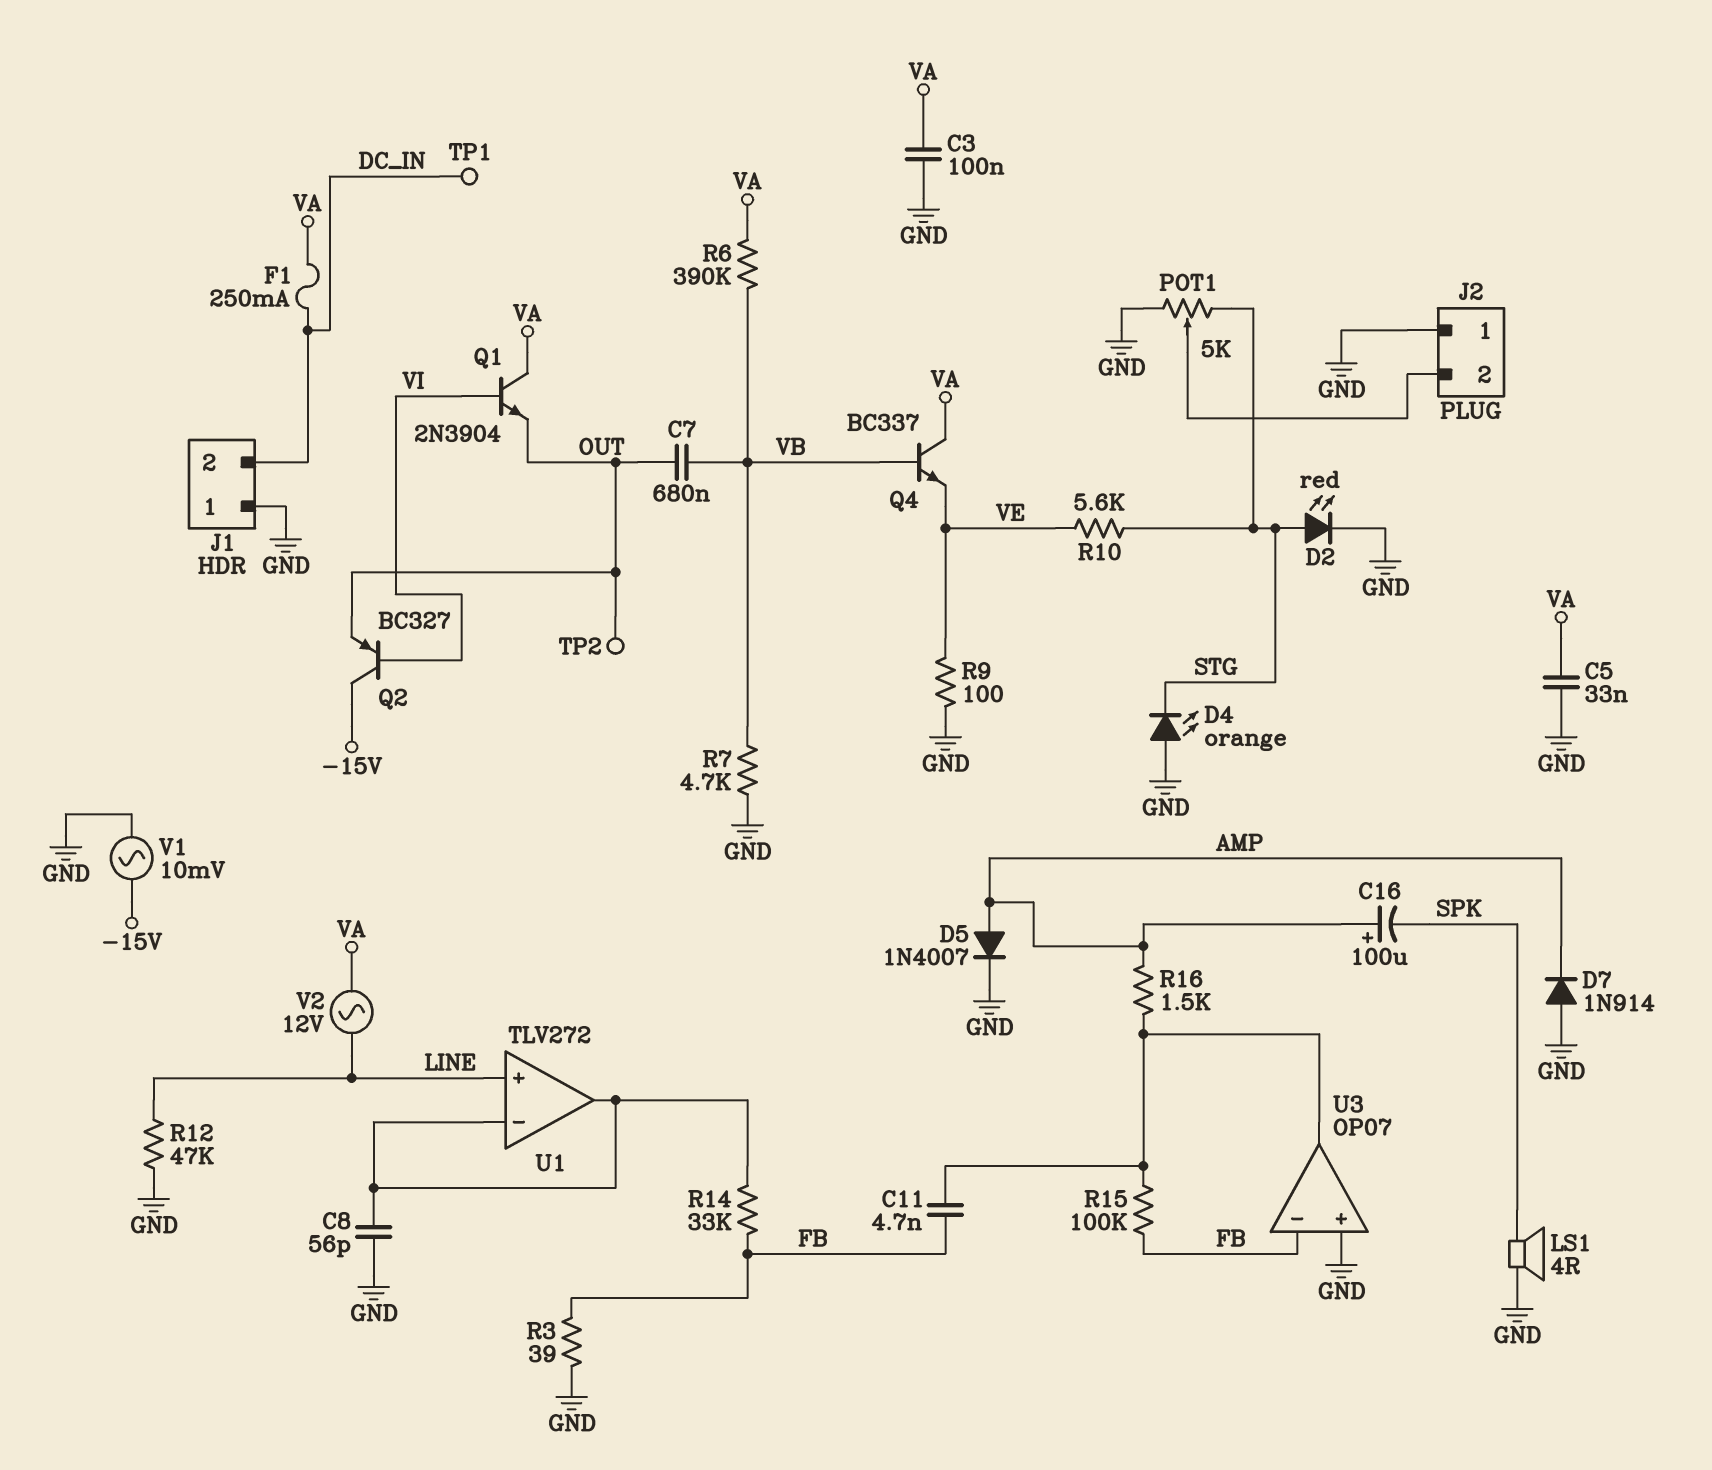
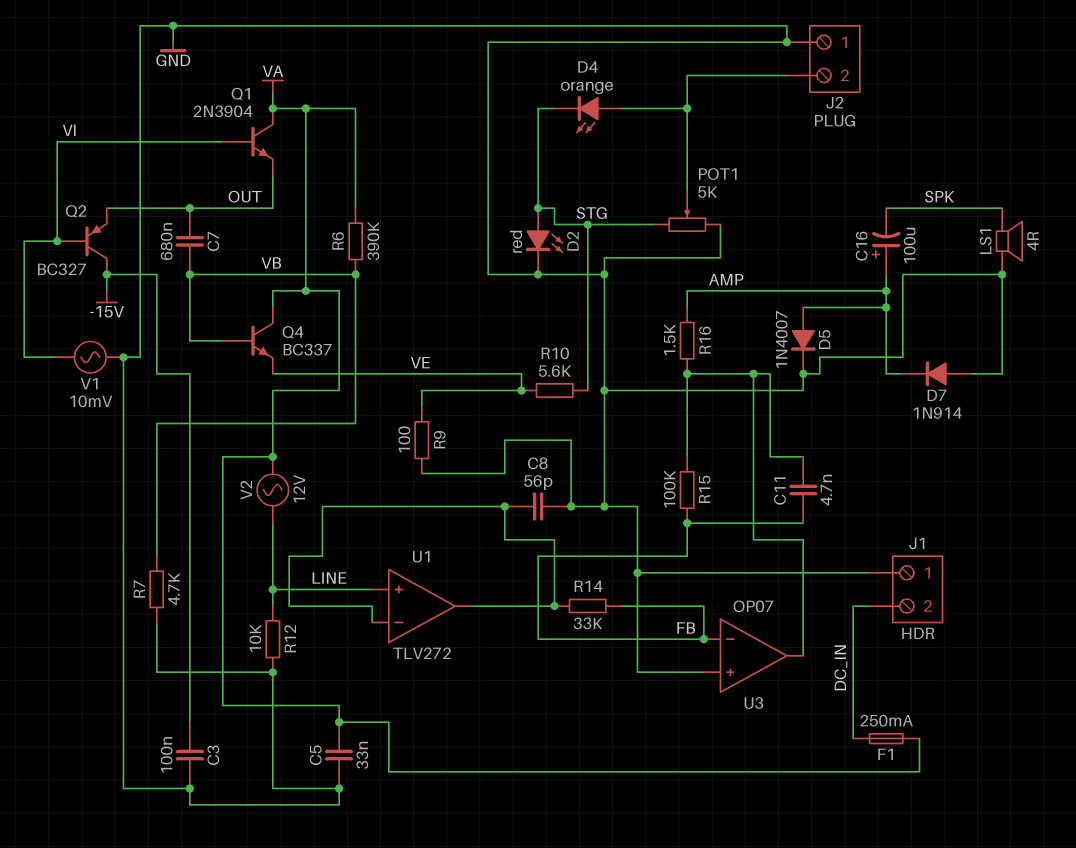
C3: 100nF (GND, VA) -> 100nF (-15V, GND)
D4: LED orange (A GND, K STG) -> LED orange (A J2/2, K STG)
R3: 39 (FB, GND) -> none
R12: 47k (GND, LINE) -> 10k (GND, LINE)
TP1: test point (DC_IN) -> none
TP2: test point (OUT) -> none
V1: AC 10mV (-15V, GND) -> AC 10mV (GND, VI)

Work instruction
Each line above should be returned exactly as it stands, minus any pictures.

Written reply
C3: 100nF (GND, VA) -> 100nF (-15V, GND)
D4: LED orange (A GND, K STG) -> LED orange (A J2/2, K STG)
R3: 39 (FB, GND) -> none
R12: 47k (GND, LINE) -> 10k (GND, LINE)
TP1: test point (DC_IN) -> none
TP2: test point (OUT) -> none
V1: AC 10mV (-15V, GND) -> AC 10mV (GND, VI)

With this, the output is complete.